# REQUIREMENT:
Copy the lines below, word for word, from the first through the line containing "(560, 141) = (273, 178): brown". Leave the pictures out.

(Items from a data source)
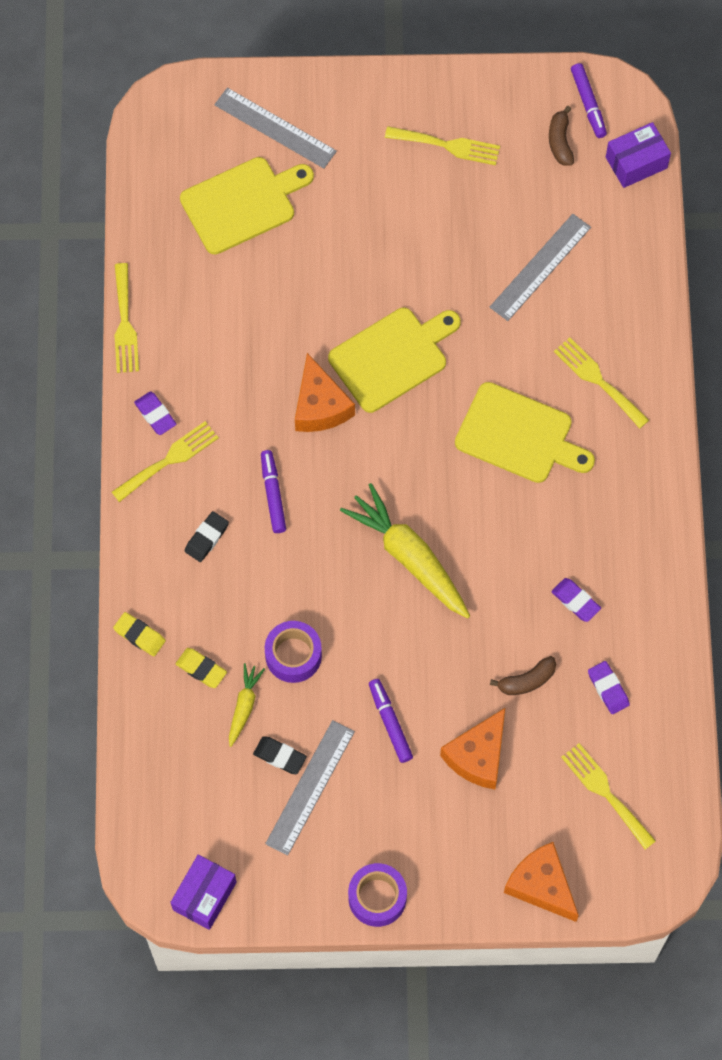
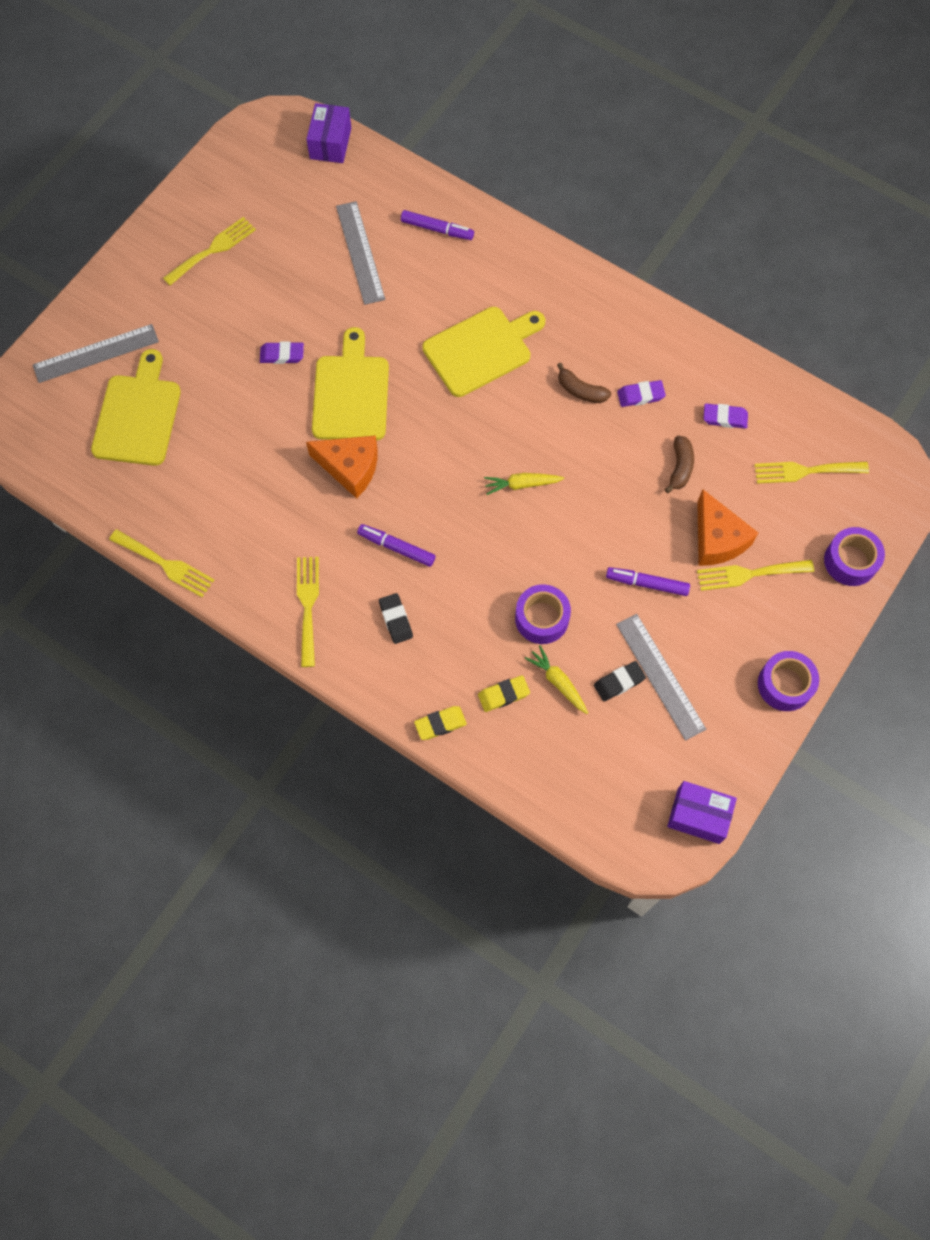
camera: 55 degrees left, 0 degrees up
(155, 415) = (261, 591): purple eraser -> purple eraser (282, 355)
(204, 896) = (698, 816): purple box -> purple box turned 45 degrees counterclockwise
(409, 557) = (522, 484): yellow carrot -> yellow carrot, size x0.50
(541, 885) = (850, 561): orange cheese -> purple tape
(560, 141) = (273, 178): brown banana -> brown banana (581, 391)
(588, 104) = (259, 143): purple marker -> purple marker (437, 229)
(598, 380) = (478, 272): yellow fork -> yellow fork (749, 574)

# RESULT:
camera: 55 degrees left, 0 degrees up
(155, 415) = (261, 591): purple eraser -> purple eraser (282, 355)
(204, 896) = (698, 816): purple box -> purple box turned 45 degrees counterclockwise
(409, 557) = (522, 484): yellow carrot -> yellow carrot, size x0.50
(541, 885) = (850, 561): orange cheese -> purple tape
(560, 141) = (273, 178): brown banana -> brown banana (581, 391)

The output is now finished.